• **Exercise description**: Please set down, unchanged, the line containing "(250, 325) = (221, 201): none -> white can" and all the lines that follow it until the data below ends.

• **The data**:
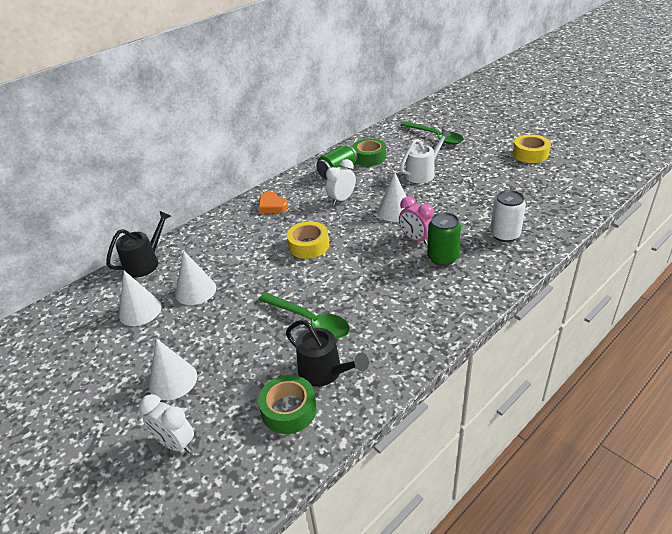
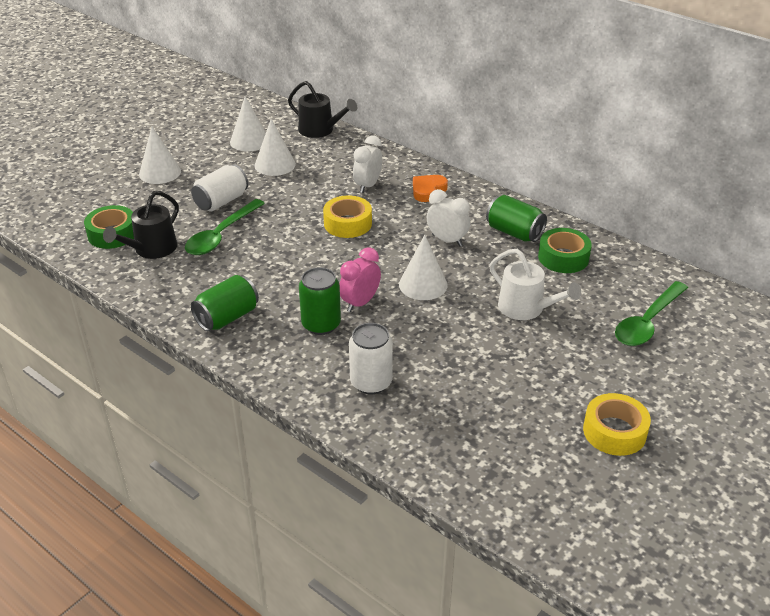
camera: 80 degrees right, 0 degrees up
(175, 443) = (94, 185): white clock -> white clock (368, 186)
(250, 325) = (221, 201): none -> white can
(435, 310) = (227, 317): none -> green can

• **The completed task**:
(250, 325) = (221, 201): none -> white can
(435, 310) = (227, 317): none -> green can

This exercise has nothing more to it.